= WORK ORDER =
Could you copy the records below exactly, leaving out any pictures?

(Records from a dataset)
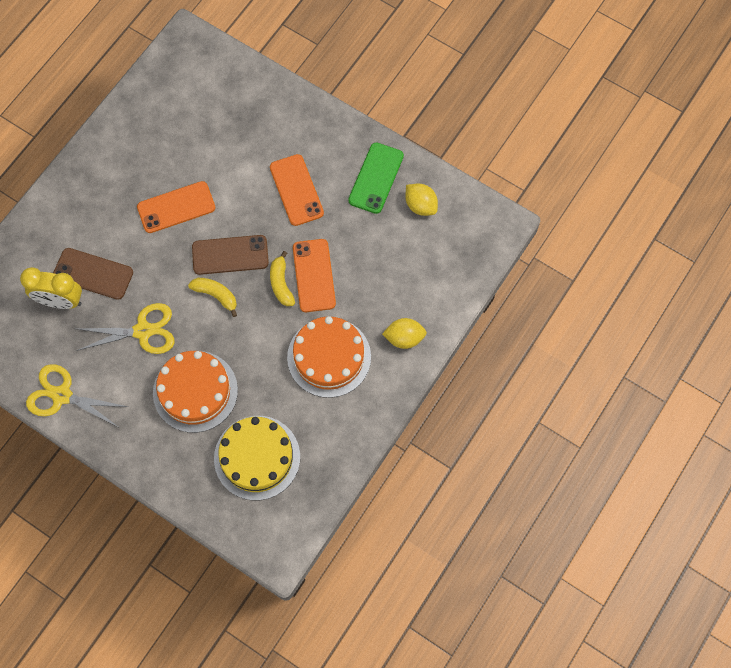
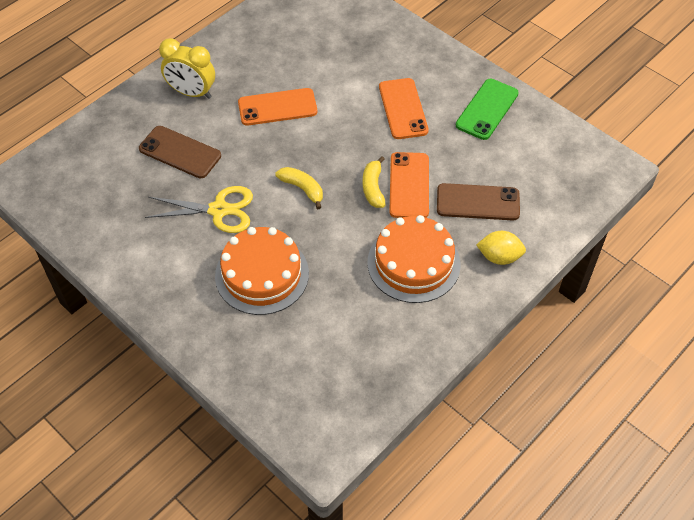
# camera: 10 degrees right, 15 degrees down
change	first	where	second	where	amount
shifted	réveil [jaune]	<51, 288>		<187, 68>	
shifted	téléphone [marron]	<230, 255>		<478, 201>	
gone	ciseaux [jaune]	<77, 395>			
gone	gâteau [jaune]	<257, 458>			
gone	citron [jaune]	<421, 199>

= EXERCISE OUTPUT =
# camera: 10 degrees right, 15 degrees down
change	first	where	second	where	amount
shifted	réveil [jaune]	<51, 288>		<187, 68>	
shifted	téléphone [marron]	<230, 255>		<478, 201>	
gone	ciseaux [jaune]	<77, 395>			
gone	gâteau [jaune]	<257, 458>			
gone	citron [jaune]	<421, 199>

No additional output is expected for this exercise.